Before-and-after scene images

--- --- ---

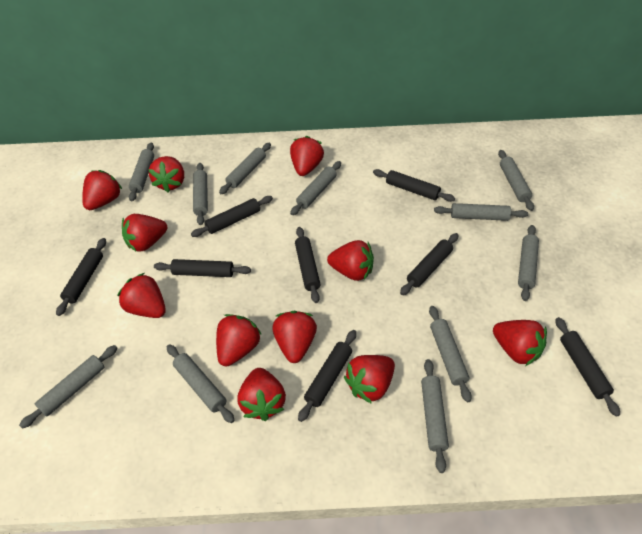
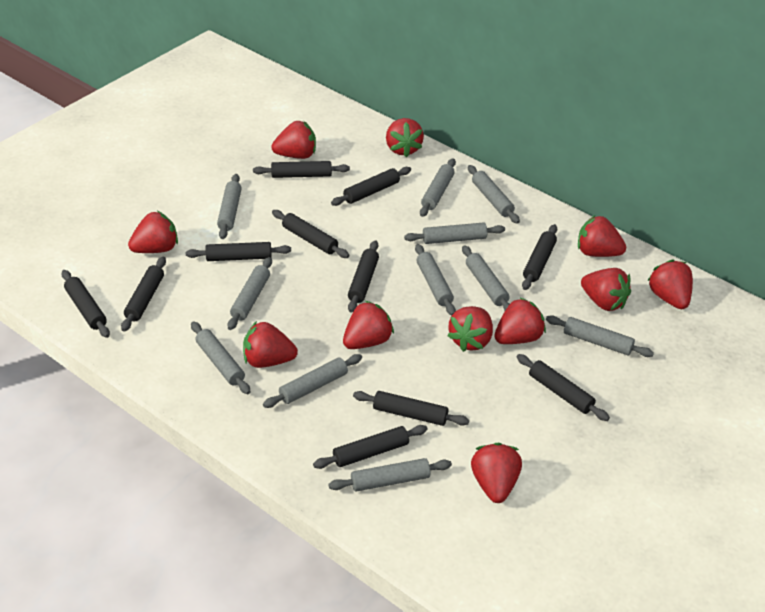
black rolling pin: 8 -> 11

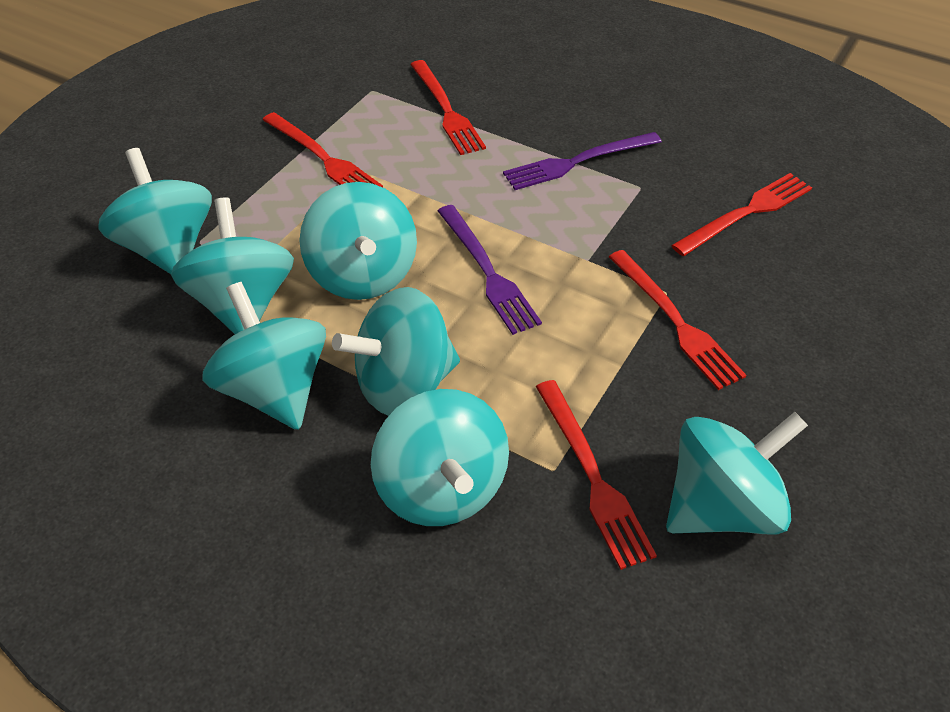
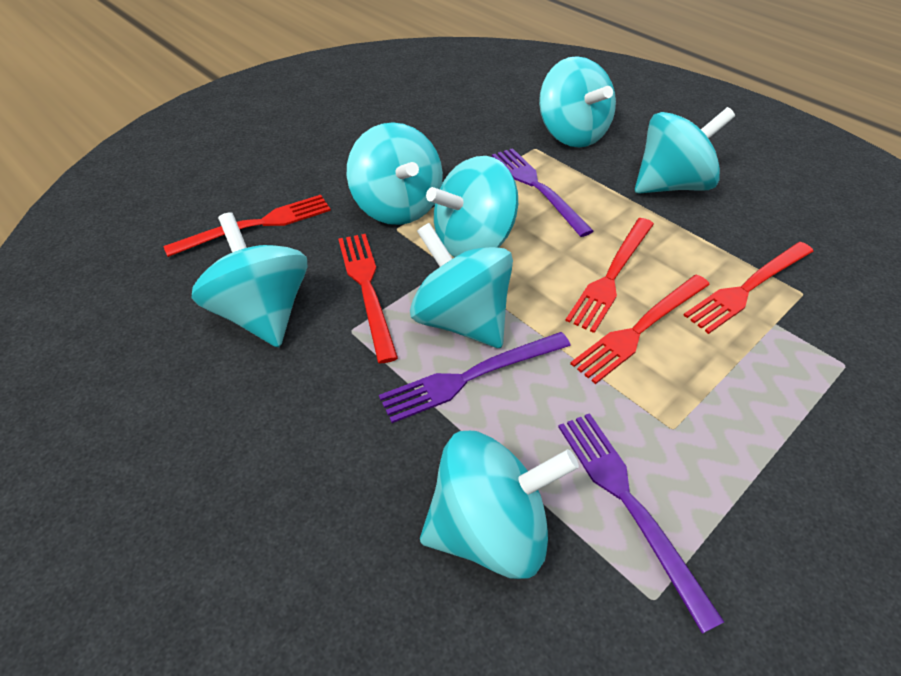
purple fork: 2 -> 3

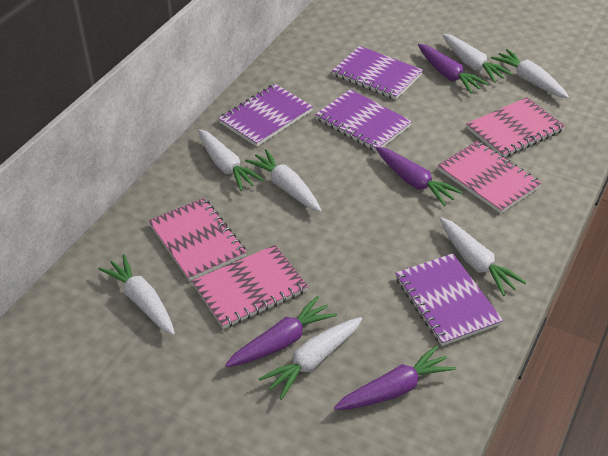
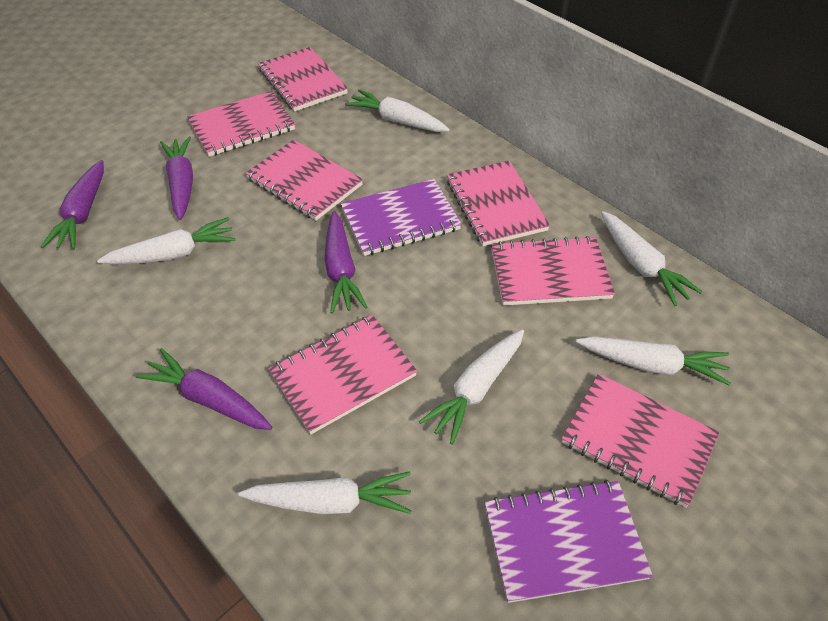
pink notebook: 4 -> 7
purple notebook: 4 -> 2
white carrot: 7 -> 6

--- --- ---

Print each entry above verbatim, pictures left out.

black rolling pin: 8 -> 11

purple fork: 2 -> 3

pink notebook: 4 -> 7
purple notebook: 4 -> 2
white carrot: 7 -> 6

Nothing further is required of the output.